Task to carry out:
Exactly as written, copy the lines of the data below from the first through the one containing "blue can [200,418,248,495]".

The data START

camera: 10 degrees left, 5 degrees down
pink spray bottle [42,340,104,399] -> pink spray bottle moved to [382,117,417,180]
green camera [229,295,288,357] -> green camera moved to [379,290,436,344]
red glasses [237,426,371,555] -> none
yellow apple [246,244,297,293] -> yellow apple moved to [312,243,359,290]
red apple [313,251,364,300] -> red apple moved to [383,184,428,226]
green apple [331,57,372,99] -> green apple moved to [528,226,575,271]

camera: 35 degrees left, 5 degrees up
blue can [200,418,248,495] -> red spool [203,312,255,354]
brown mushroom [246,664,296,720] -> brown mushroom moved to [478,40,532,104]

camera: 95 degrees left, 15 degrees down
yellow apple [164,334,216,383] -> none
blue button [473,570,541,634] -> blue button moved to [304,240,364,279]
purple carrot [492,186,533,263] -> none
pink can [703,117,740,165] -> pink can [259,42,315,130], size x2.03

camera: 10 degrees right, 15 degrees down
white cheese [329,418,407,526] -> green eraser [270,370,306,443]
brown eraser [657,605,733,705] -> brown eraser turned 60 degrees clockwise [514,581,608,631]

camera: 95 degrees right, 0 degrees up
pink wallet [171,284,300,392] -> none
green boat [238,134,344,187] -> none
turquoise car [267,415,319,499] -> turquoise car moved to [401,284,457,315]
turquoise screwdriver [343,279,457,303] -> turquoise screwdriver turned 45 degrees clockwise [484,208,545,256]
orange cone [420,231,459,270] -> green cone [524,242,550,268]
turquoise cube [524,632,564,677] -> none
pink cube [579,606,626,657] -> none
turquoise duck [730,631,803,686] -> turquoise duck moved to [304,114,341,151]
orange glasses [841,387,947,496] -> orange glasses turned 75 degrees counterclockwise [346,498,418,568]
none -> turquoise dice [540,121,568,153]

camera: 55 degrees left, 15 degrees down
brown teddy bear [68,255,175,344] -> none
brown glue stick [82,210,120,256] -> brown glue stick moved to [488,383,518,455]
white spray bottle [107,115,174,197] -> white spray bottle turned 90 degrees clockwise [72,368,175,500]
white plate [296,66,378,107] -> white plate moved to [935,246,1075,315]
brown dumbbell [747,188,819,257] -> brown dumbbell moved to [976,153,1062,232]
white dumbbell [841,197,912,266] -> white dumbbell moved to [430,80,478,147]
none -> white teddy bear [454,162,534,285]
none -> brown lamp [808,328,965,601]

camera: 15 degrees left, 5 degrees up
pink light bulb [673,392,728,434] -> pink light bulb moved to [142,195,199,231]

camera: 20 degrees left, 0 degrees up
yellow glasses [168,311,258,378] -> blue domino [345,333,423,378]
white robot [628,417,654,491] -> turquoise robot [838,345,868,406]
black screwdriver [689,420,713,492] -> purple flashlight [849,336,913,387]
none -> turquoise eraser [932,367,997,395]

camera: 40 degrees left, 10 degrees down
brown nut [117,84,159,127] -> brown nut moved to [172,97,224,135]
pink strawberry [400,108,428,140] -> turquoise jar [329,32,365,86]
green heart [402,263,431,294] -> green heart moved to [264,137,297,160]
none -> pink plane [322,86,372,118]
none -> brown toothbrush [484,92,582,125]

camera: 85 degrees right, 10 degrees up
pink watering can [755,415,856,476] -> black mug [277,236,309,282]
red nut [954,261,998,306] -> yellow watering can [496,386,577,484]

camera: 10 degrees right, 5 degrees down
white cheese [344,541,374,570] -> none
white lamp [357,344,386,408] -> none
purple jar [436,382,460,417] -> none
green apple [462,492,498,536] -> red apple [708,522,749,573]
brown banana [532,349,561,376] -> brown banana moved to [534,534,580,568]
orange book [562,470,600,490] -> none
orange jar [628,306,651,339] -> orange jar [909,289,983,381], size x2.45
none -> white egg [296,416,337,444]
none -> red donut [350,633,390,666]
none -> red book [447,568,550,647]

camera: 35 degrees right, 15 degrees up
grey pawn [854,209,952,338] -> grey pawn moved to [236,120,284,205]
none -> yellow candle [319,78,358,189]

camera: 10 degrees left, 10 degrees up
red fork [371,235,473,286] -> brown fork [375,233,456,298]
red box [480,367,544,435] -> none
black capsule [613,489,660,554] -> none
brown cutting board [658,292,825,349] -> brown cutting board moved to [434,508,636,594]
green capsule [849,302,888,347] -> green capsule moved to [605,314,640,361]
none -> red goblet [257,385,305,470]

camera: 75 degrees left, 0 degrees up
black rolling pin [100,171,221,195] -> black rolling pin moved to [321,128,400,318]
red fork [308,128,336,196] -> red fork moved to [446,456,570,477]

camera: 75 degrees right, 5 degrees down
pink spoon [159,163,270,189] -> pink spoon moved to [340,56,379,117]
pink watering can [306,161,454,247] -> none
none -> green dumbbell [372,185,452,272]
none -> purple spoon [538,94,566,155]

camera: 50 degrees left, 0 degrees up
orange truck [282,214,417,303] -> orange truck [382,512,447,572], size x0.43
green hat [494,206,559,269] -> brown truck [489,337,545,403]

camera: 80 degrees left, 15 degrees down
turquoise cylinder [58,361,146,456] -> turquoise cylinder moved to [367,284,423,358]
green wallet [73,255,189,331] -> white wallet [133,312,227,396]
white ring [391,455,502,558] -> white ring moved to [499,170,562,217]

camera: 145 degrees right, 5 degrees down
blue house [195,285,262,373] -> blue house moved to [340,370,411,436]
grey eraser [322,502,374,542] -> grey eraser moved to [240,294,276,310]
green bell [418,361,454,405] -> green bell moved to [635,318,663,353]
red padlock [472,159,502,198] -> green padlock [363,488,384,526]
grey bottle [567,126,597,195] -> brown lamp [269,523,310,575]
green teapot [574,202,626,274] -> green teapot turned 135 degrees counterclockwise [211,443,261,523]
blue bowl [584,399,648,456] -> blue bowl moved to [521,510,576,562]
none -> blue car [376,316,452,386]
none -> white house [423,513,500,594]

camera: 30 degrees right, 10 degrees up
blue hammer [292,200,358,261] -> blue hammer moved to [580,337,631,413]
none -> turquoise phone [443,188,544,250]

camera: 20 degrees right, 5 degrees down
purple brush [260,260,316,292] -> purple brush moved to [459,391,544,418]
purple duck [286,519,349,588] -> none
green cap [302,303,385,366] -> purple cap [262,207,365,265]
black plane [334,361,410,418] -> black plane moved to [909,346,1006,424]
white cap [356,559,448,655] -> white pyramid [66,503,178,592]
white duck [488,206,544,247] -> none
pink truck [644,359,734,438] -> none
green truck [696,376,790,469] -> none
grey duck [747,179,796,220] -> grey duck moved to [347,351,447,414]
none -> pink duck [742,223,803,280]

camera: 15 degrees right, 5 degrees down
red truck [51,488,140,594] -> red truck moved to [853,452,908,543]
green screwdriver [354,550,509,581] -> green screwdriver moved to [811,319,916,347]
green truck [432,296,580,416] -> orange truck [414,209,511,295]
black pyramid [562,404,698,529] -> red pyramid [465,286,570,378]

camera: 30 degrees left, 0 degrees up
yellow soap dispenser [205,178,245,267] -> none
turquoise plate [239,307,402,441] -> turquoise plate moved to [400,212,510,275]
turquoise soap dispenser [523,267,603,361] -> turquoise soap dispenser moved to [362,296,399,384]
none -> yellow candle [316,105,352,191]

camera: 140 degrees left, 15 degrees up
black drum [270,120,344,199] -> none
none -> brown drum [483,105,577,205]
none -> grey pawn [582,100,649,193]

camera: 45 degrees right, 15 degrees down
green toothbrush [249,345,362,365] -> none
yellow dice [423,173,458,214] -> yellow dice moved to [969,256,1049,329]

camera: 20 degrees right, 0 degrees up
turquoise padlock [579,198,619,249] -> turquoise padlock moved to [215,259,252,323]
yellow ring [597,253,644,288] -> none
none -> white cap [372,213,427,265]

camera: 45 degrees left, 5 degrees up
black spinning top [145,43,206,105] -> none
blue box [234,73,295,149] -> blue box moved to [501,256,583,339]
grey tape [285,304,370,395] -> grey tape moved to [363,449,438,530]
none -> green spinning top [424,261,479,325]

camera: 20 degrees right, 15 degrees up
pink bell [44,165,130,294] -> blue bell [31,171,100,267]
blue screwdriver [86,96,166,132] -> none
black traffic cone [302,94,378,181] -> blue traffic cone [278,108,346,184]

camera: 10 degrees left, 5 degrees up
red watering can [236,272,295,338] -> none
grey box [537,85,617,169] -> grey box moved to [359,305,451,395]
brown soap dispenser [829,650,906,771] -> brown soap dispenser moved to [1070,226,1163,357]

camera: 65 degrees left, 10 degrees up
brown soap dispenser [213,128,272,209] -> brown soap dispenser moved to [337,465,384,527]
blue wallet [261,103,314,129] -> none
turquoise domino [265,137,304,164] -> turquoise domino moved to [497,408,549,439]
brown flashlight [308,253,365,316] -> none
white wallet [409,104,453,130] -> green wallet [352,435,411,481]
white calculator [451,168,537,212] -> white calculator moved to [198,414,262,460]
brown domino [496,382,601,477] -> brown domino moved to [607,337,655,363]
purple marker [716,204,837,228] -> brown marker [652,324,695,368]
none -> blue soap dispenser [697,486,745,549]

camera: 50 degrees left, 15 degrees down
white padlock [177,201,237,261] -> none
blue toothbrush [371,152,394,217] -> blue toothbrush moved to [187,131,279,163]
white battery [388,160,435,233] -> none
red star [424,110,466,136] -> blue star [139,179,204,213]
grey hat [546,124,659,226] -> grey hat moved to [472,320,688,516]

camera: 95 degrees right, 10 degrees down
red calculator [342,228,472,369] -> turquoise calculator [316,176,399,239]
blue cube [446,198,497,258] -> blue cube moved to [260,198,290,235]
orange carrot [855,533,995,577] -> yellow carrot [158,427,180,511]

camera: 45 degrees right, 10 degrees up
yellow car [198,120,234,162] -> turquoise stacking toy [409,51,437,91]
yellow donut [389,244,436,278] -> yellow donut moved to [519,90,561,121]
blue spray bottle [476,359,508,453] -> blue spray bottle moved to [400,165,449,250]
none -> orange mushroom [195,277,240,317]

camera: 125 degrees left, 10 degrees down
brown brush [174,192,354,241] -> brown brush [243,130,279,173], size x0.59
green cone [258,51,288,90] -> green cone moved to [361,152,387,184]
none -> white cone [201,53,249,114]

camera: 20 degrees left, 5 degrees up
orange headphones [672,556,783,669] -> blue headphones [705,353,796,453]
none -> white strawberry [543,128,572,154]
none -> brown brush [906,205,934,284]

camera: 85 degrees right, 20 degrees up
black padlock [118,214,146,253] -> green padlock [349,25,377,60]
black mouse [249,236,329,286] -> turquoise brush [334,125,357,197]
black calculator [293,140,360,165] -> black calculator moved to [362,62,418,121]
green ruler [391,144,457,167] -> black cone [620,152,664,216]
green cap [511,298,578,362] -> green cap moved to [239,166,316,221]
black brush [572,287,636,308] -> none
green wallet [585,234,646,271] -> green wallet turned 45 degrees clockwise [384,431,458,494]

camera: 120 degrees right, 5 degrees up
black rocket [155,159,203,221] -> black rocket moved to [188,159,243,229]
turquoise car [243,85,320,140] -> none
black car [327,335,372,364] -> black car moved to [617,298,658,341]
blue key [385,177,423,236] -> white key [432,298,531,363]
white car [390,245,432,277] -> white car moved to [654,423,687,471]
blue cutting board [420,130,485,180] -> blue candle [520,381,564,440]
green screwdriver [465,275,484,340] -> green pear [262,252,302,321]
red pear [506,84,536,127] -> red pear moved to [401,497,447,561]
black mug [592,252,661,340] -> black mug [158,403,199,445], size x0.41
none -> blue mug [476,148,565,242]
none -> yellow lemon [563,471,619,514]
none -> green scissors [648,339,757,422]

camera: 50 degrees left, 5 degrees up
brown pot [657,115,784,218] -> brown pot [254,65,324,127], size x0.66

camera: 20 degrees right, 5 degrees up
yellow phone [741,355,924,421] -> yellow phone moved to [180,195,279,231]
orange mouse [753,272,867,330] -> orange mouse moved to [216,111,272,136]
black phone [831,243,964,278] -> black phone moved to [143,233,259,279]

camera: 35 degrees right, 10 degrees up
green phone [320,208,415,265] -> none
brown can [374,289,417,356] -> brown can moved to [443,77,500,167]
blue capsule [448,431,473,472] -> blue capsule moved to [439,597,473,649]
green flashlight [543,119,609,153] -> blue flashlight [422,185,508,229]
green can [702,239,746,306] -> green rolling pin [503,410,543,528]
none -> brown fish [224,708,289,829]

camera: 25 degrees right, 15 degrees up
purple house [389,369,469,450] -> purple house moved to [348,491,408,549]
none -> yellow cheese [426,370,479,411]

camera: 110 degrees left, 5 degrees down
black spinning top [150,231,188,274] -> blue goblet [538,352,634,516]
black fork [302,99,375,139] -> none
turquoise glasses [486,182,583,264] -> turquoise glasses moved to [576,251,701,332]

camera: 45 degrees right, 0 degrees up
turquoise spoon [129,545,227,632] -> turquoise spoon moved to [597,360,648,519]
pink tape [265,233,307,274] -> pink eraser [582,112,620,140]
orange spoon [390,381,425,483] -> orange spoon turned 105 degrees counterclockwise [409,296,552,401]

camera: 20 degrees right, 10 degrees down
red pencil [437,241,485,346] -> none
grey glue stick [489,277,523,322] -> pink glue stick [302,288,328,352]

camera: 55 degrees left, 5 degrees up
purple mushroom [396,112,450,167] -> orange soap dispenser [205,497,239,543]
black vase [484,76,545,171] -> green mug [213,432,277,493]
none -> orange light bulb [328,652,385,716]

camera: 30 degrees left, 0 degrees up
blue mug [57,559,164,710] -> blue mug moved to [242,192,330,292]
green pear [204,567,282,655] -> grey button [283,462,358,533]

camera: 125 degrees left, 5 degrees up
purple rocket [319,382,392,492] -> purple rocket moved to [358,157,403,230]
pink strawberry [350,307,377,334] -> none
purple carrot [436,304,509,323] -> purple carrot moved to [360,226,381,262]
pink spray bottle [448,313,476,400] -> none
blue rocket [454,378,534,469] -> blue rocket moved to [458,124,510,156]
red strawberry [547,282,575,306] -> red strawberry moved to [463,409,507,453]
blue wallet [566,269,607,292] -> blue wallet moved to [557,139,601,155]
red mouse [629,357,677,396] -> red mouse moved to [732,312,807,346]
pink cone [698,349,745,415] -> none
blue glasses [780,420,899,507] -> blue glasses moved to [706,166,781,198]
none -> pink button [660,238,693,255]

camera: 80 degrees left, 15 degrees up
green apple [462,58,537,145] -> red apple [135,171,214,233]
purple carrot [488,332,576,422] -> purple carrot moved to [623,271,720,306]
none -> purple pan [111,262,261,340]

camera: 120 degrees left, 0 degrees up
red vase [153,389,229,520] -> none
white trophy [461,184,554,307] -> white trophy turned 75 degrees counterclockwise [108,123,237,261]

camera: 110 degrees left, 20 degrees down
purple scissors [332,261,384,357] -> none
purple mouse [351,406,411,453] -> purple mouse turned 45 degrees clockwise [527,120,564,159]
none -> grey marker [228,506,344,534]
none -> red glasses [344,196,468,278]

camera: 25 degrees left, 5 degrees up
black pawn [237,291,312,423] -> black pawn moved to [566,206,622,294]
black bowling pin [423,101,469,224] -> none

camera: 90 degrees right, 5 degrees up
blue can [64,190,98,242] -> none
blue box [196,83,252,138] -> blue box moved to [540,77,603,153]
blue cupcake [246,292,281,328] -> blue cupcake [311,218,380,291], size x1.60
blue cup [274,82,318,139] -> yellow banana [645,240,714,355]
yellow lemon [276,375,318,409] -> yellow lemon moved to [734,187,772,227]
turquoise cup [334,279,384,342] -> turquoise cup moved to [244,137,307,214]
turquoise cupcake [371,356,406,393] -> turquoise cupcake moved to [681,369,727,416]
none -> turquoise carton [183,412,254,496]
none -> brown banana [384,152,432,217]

The data END

Result:
camera: 10 degrees left, 5 degrees down
pink spray bottle [42,340,104,399] -> pink spray bottle moved to [382,117,417,180]
green camera [229,295,288,357] -> green camera moved to [379,290,436,344]
red glasses [237,426,371,555] -> none
yellow apple [246,244,297,293] -> yellow apple moved to [312,243,359,290]
red apple [313,251,364,300] -> red apple moved to [383,184,428,226]
green apple [331,57,372,99] -> green apple moved to [528,226,575,271]

camera: 35 degrees left, 5 degrees up
blue can [200,418,248,495] -> red spool [203,312,255,354]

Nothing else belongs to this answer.